What is expected:
Within the listing below, please show every line carrying the string "lime".
[Data listing — start]
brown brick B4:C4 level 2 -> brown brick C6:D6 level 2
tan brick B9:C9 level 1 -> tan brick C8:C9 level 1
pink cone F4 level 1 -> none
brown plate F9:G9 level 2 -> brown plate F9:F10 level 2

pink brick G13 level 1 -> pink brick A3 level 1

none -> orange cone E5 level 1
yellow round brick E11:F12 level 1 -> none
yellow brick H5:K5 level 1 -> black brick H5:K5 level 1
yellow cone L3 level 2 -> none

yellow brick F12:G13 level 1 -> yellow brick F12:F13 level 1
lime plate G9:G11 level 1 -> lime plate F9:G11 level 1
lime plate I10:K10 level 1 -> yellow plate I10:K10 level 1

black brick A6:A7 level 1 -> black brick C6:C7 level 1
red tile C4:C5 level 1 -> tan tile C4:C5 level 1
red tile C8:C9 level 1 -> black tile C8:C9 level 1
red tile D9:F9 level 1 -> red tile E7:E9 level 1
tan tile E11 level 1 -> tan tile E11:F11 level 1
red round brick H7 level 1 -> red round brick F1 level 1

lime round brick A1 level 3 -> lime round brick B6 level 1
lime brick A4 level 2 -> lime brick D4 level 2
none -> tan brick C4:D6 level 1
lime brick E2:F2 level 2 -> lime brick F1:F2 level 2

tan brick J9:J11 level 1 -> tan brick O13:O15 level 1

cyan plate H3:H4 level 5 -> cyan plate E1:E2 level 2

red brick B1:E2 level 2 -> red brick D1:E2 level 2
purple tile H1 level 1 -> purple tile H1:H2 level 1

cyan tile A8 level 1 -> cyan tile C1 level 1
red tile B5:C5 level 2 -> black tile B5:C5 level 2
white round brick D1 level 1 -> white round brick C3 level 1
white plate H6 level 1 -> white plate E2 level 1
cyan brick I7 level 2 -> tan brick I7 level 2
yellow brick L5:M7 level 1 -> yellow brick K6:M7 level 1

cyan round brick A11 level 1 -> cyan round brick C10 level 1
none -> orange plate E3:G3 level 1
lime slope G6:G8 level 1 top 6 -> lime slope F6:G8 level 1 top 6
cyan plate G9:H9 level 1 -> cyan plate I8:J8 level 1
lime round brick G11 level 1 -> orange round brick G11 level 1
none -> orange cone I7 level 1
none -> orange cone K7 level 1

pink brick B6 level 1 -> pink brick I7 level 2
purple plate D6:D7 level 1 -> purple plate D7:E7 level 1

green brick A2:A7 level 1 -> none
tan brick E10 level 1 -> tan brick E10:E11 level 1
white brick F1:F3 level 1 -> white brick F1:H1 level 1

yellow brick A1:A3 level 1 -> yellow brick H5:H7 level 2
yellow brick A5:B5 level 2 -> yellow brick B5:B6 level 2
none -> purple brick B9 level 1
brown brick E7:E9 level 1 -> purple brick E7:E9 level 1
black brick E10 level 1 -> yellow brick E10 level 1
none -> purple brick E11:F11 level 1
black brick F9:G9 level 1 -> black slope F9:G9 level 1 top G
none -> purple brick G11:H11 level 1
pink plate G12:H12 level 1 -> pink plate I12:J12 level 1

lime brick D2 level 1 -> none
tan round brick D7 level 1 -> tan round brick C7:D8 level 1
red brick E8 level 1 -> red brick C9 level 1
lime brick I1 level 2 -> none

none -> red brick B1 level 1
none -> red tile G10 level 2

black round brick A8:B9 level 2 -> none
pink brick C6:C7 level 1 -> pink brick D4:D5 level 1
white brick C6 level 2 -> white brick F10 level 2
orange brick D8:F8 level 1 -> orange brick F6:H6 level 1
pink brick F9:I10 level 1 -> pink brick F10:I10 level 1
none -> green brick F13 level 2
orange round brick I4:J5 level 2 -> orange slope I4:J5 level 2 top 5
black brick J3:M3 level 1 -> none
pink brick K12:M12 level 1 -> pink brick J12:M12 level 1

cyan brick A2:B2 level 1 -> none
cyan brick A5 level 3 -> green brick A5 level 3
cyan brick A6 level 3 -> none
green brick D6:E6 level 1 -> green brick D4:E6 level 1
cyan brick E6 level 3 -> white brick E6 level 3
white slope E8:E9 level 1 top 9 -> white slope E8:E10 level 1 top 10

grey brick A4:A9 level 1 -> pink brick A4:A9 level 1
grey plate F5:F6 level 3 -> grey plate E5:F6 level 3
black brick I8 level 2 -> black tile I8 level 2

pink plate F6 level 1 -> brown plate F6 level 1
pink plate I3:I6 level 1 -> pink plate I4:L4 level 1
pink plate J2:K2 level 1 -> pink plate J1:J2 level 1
[Data listing — finish]
Written solution:
lime plate G9:G11 level 1 -> lime plate F9:G11 level 1
lime plate I10:K10 level 1 -> yellow plate I10:K10 level 1
lime round brick A1 level 3 -> lime round brick B6 level 1
lime brick A4 level 2 -> lime brick D4 level 2
lime brick E2:F2 level 2 -> lime brick F1:F2 level 2
lime slope G6:G8 level 1 top 6 -> lime slope F6:G8 level 1 top 6
lime round brick G11 level 1 -> orange round brick G11 level 1
lime brick D2 level 1 -> none
lime brick I1 level 2 -> none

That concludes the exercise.